*INSTRUCTIONS TO FOLLOW:*
State, as a number alone, how many lines of the data contain the string "purple".

━━━━━ STUDY MATERIAL ━━━━━

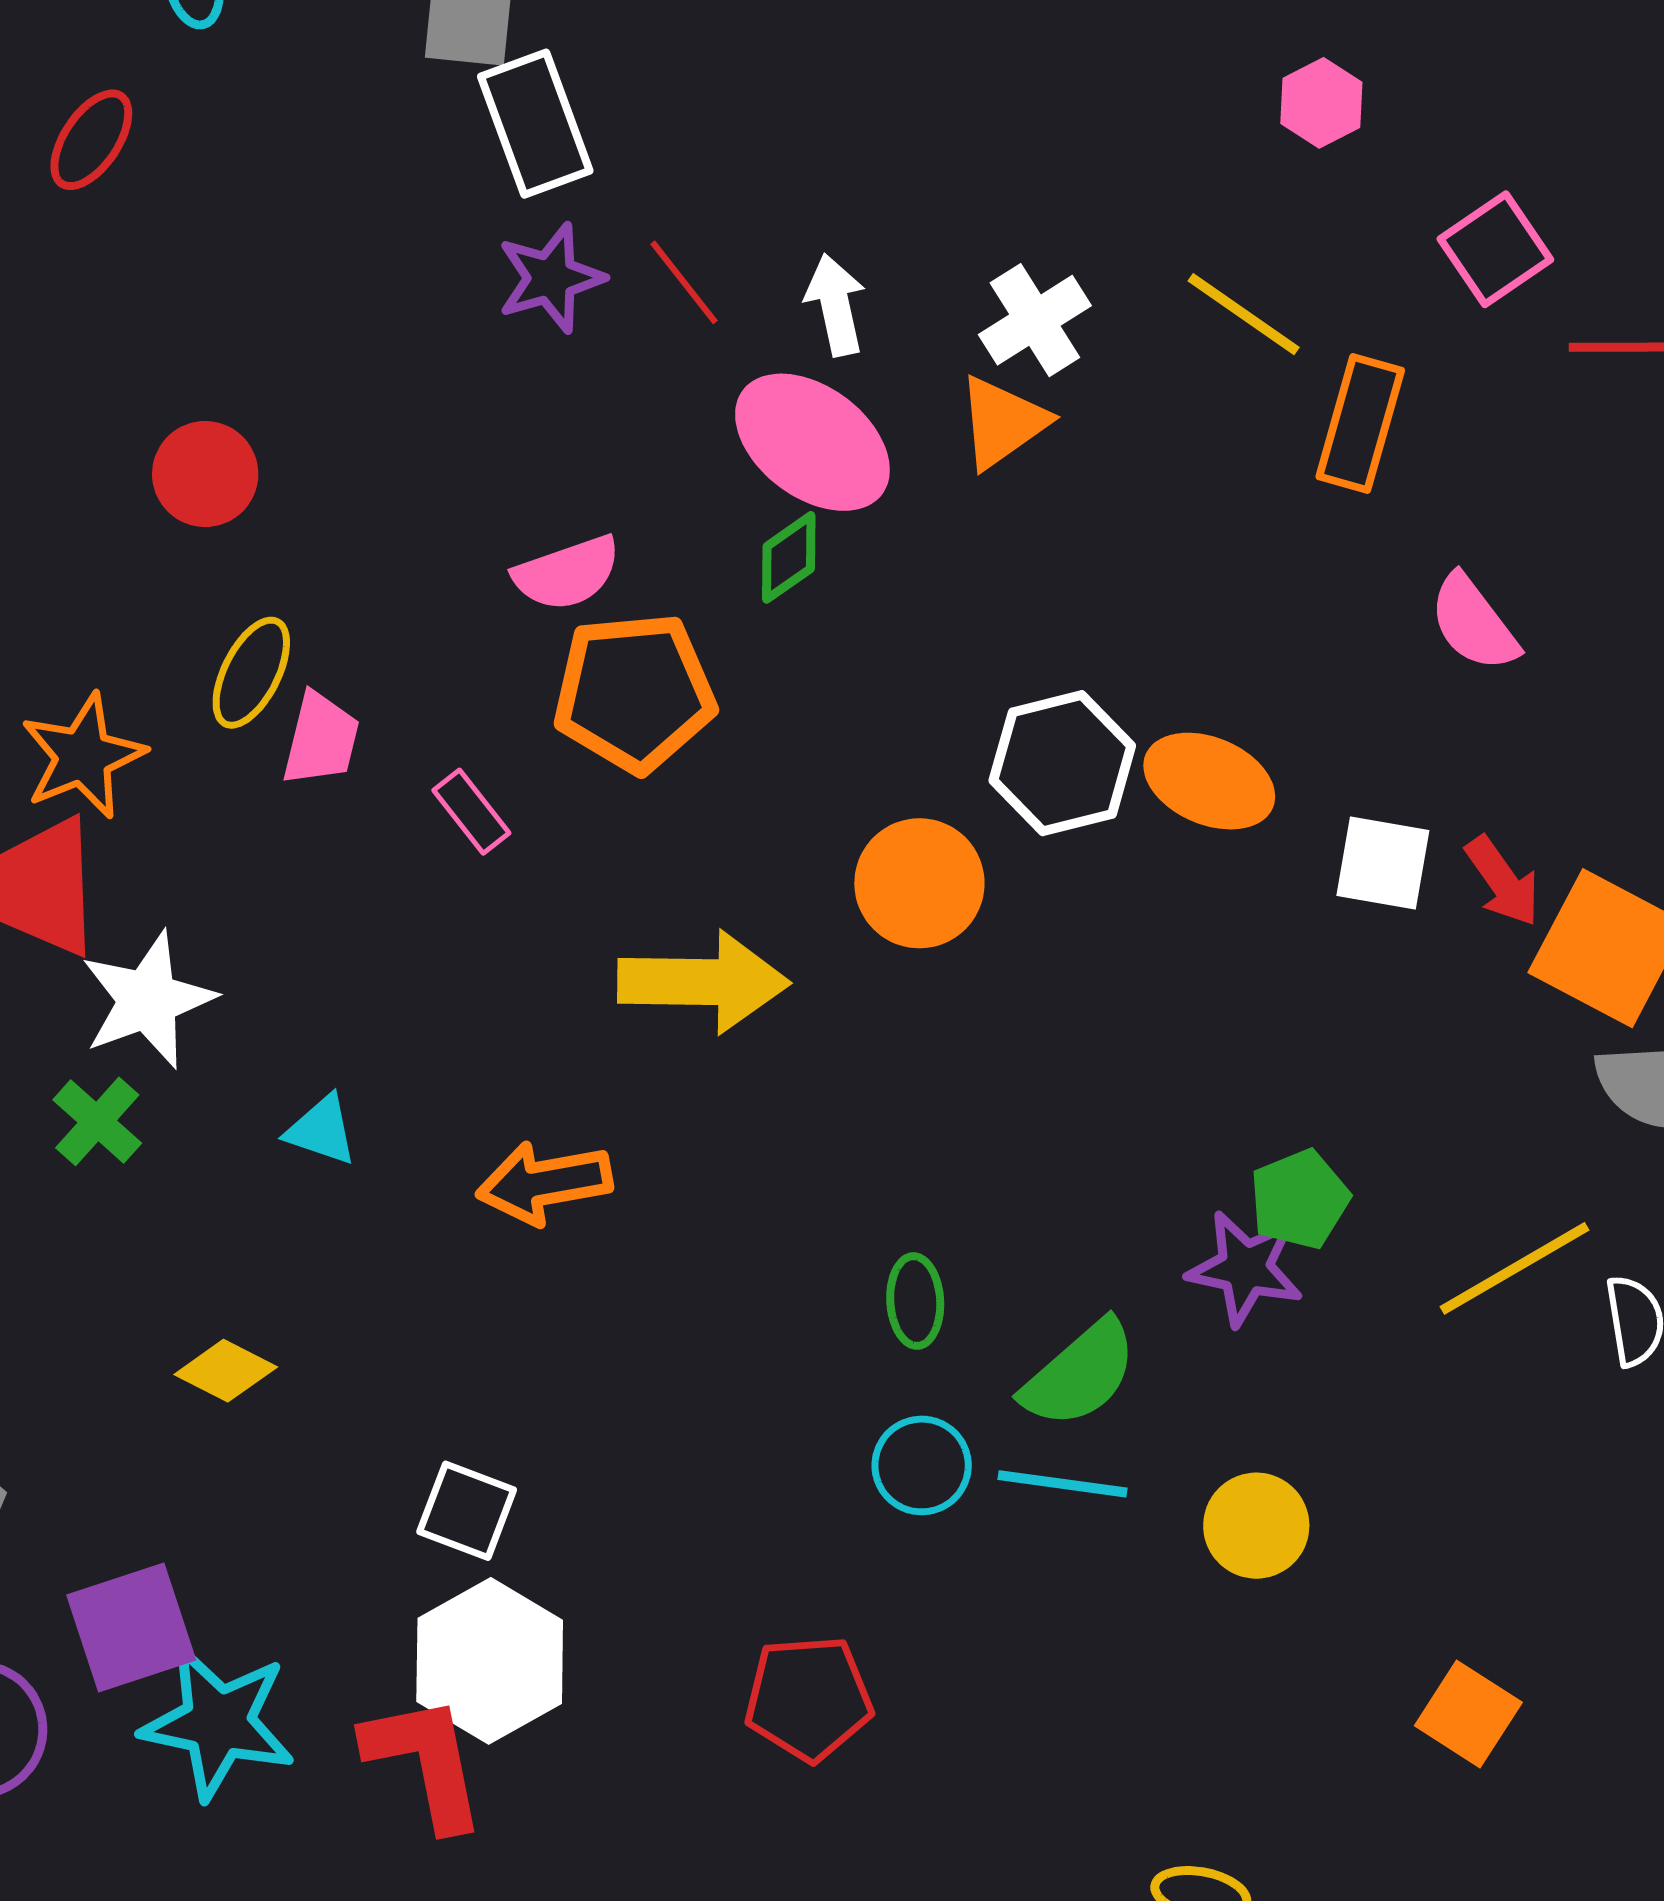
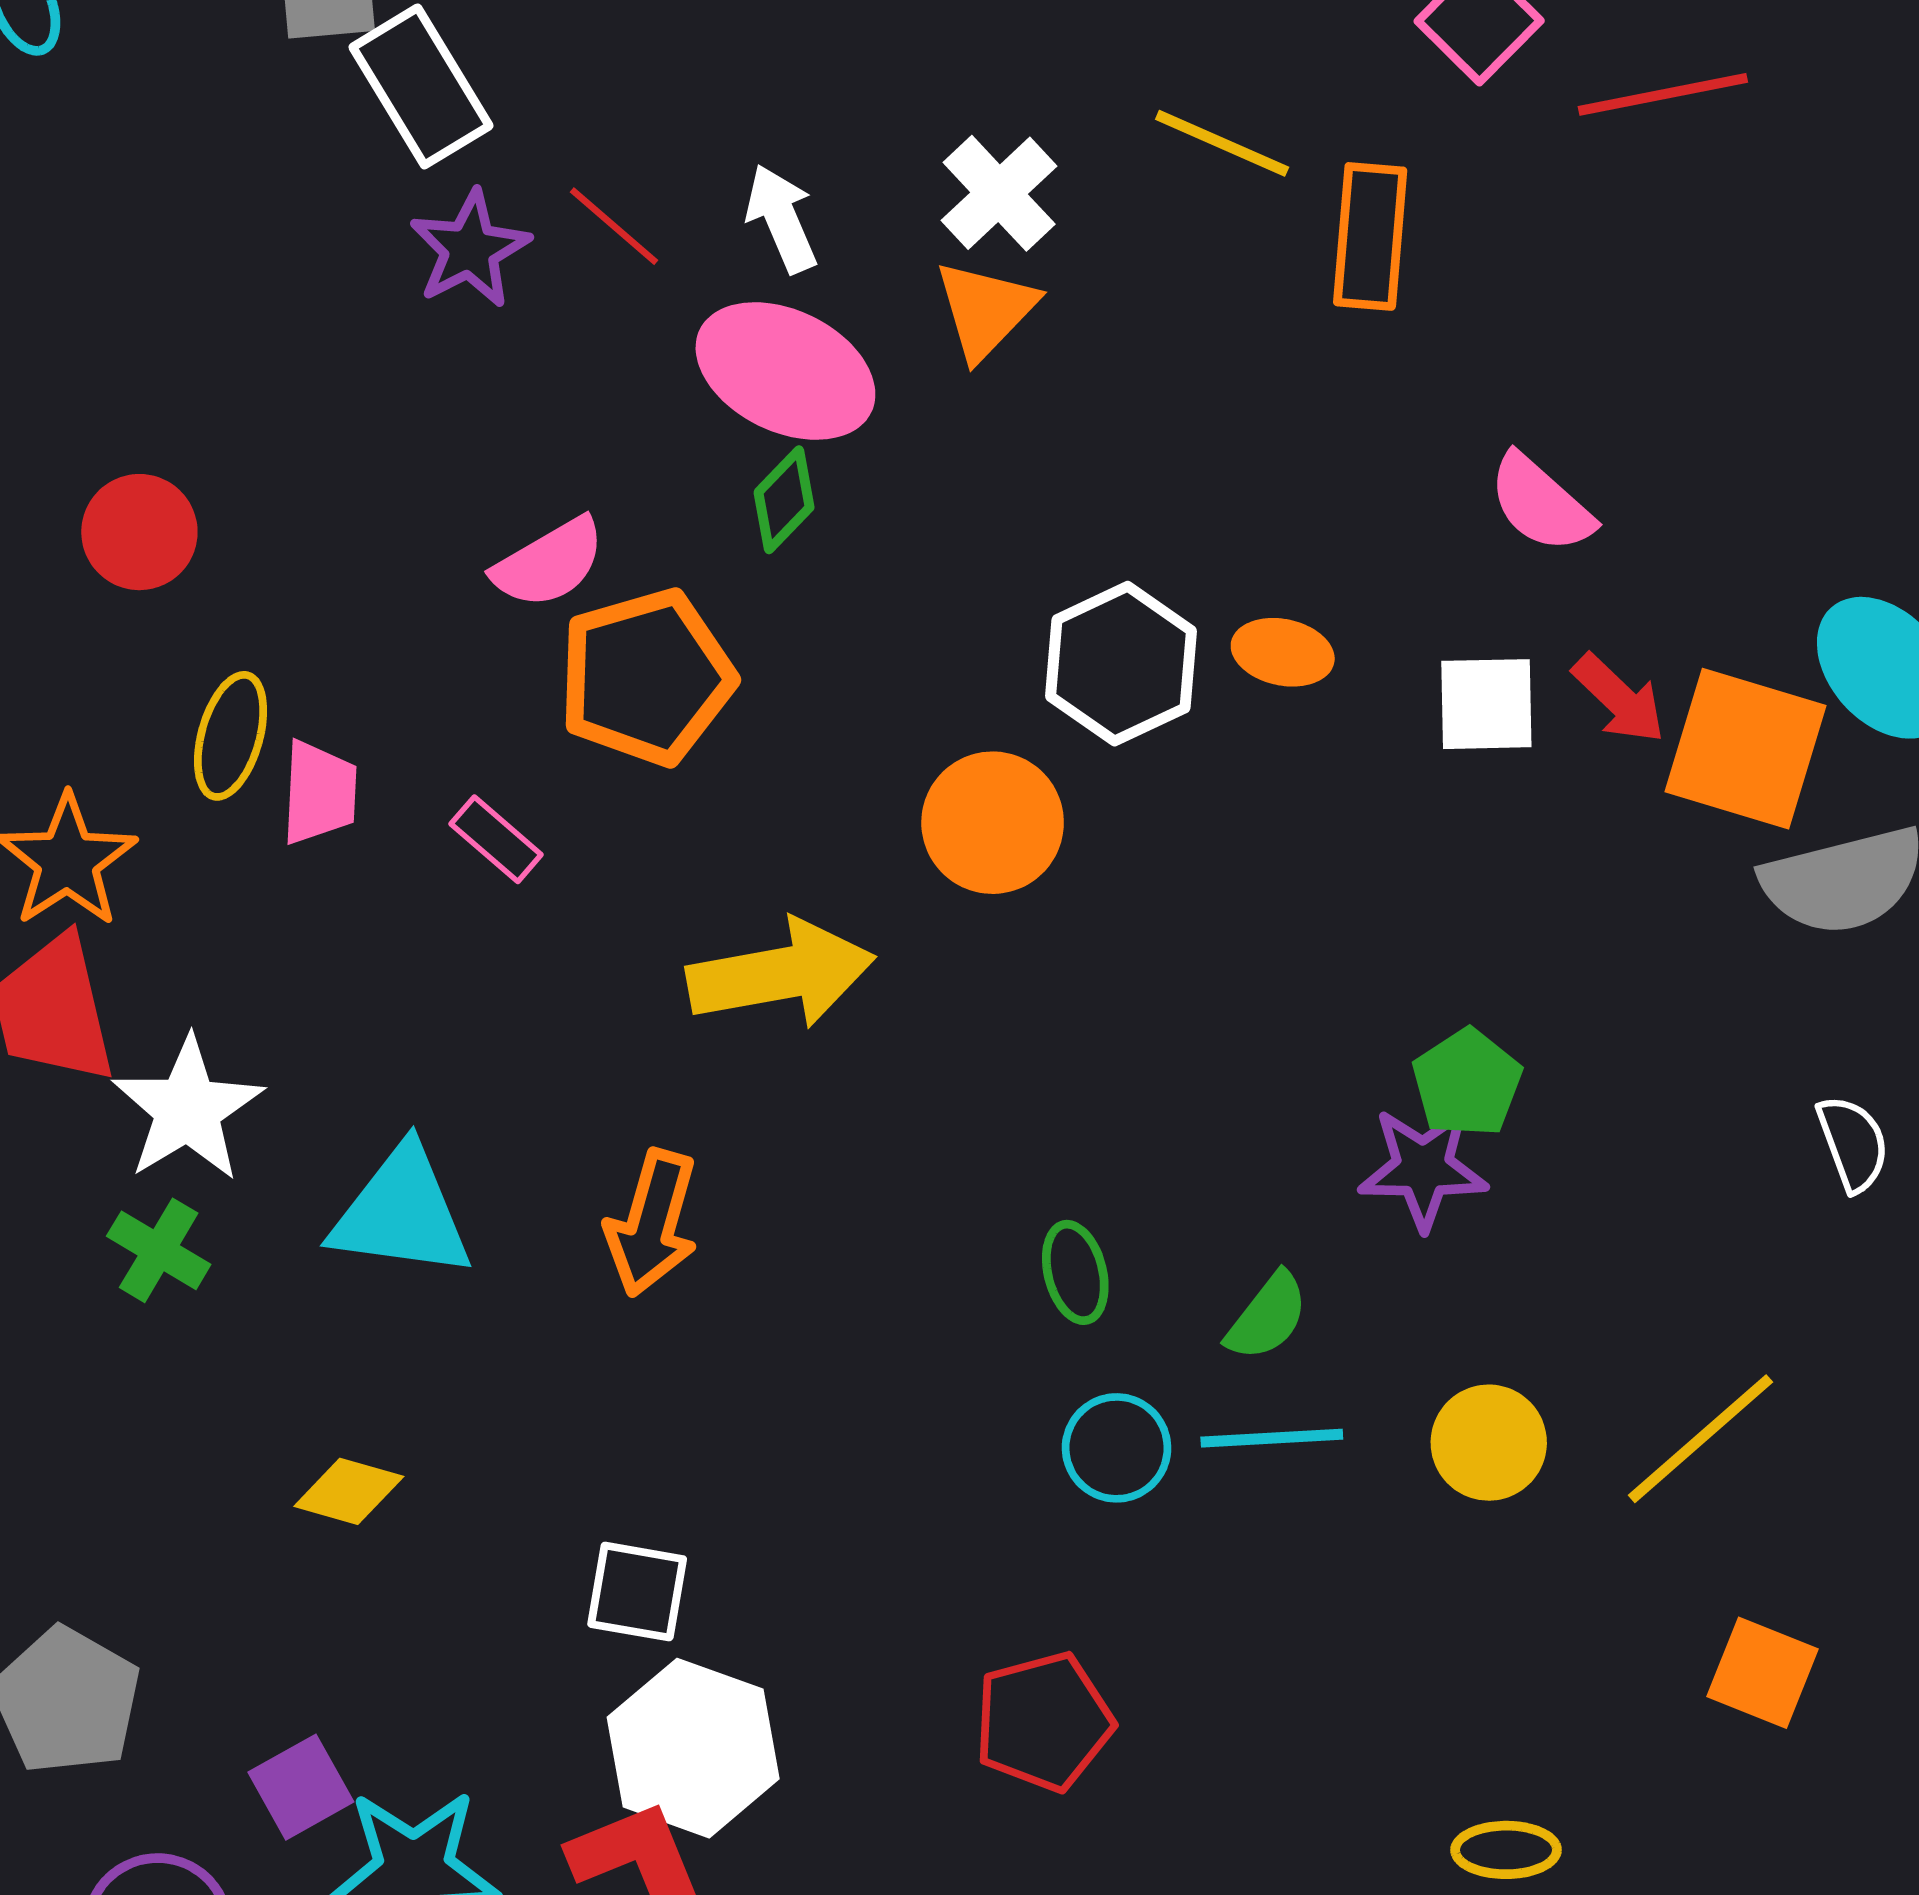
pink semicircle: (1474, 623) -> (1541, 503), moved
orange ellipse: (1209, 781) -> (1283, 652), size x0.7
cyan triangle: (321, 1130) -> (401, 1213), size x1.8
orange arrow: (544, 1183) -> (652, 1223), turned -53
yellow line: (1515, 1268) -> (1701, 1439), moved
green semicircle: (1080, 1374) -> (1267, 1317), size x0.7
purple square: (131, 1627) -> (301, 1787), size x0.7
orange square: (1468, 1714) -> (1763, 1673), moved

━━━━━
━━━━━ STUDY MATERIAL ━━━━━

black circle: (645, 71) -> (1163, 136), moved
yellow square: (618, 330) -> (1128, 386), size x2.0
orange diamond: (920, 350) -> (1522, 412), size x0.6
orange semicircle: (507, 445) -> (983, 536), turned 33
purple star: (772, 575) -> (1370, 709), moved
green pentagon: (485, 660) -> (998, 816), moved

━━━━━
━━━━━ STUDY MATERIAL ━━━━━

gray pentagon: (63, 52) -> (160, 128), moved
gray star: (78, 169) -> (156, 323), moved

━━━━━

*SOLVED PROBLEM:*
2